Assigned task: Show all the lines in the data below that include the word "mushroom".
___ Raw data ___
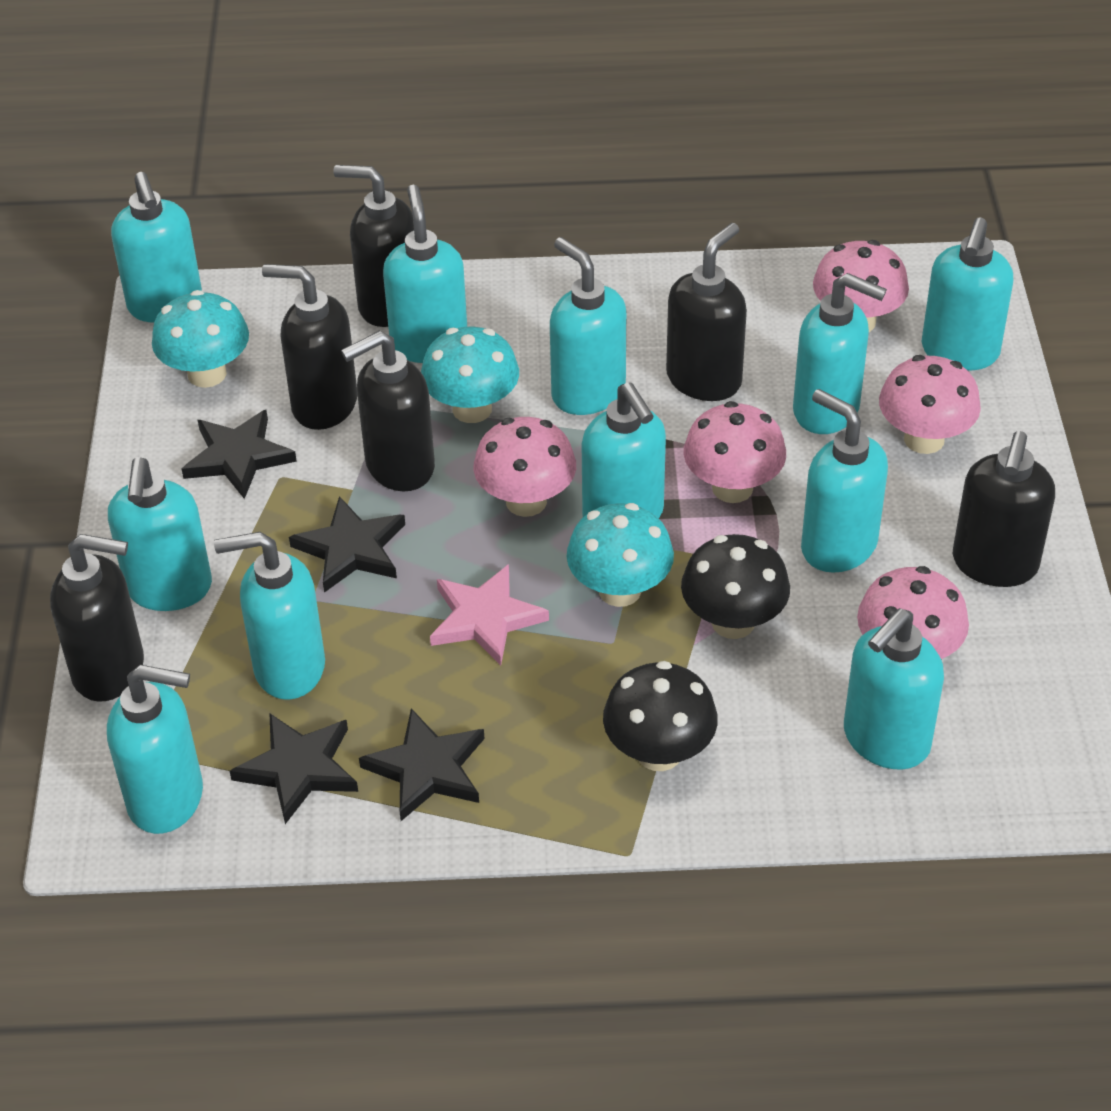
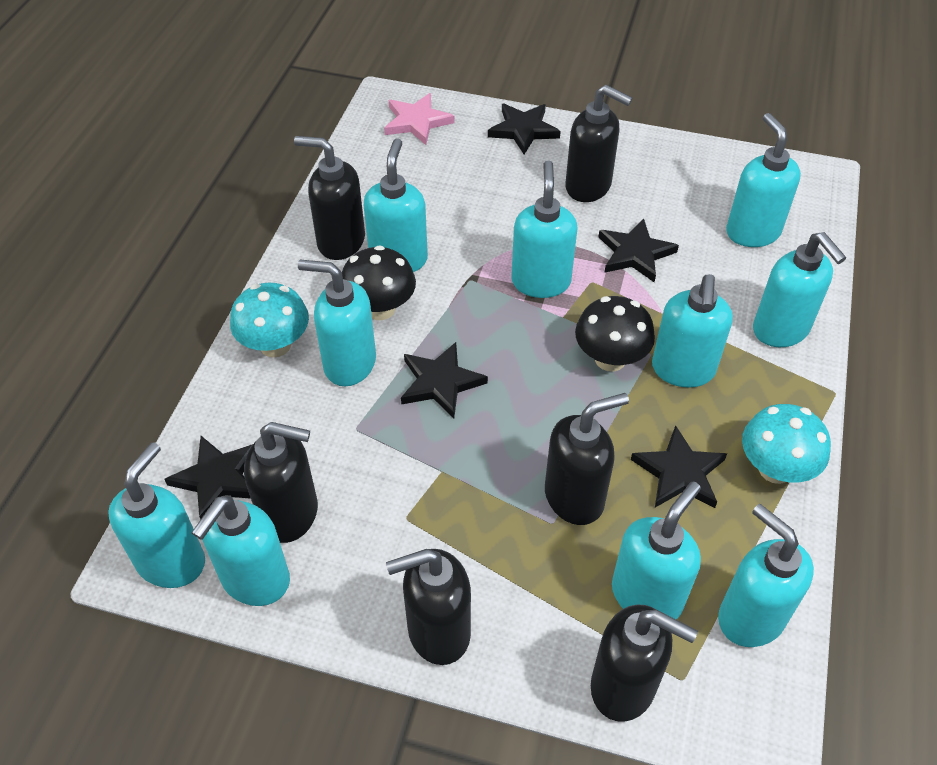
black star: 4 -> 5
pink mushroom: 5 -> 0
turquoise mushroom: 3 -> 2
turquoise soap dispenser: 11 -> 10

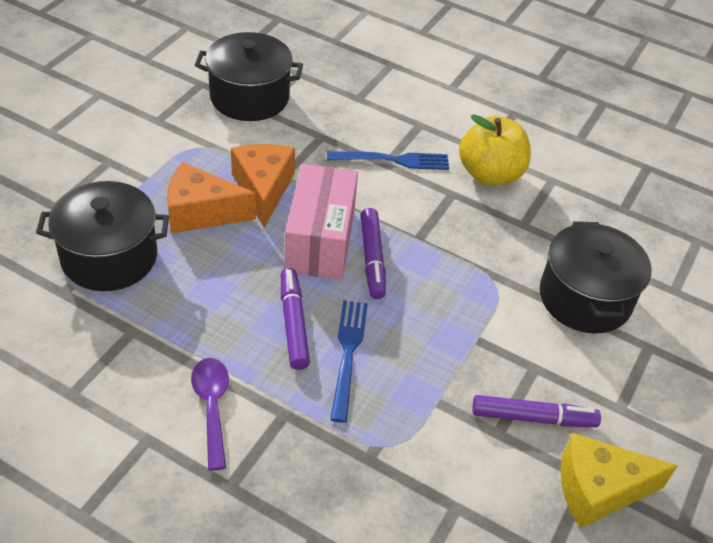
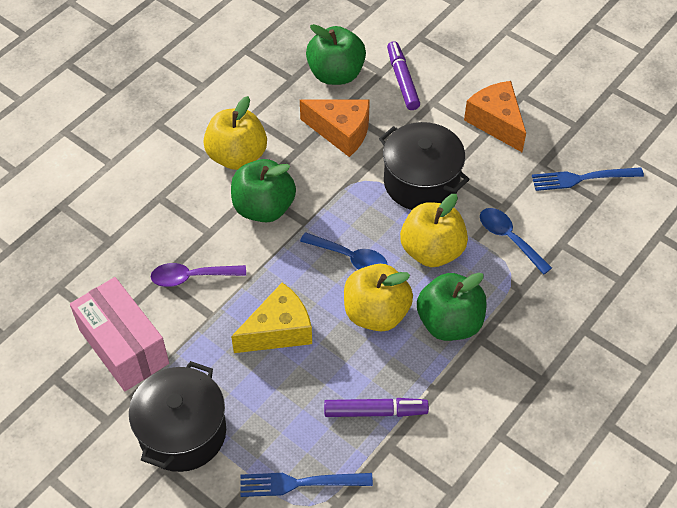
black pot: 3 -> 2
blue spoon: 0 -> 2
green apple: 0 -> 3
purple marker: 3 -> 2
yellow apple: 1 -> 3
___
The answer:
pink mushroom: 5 -> 0
turquoise mushroom: 3 -> 2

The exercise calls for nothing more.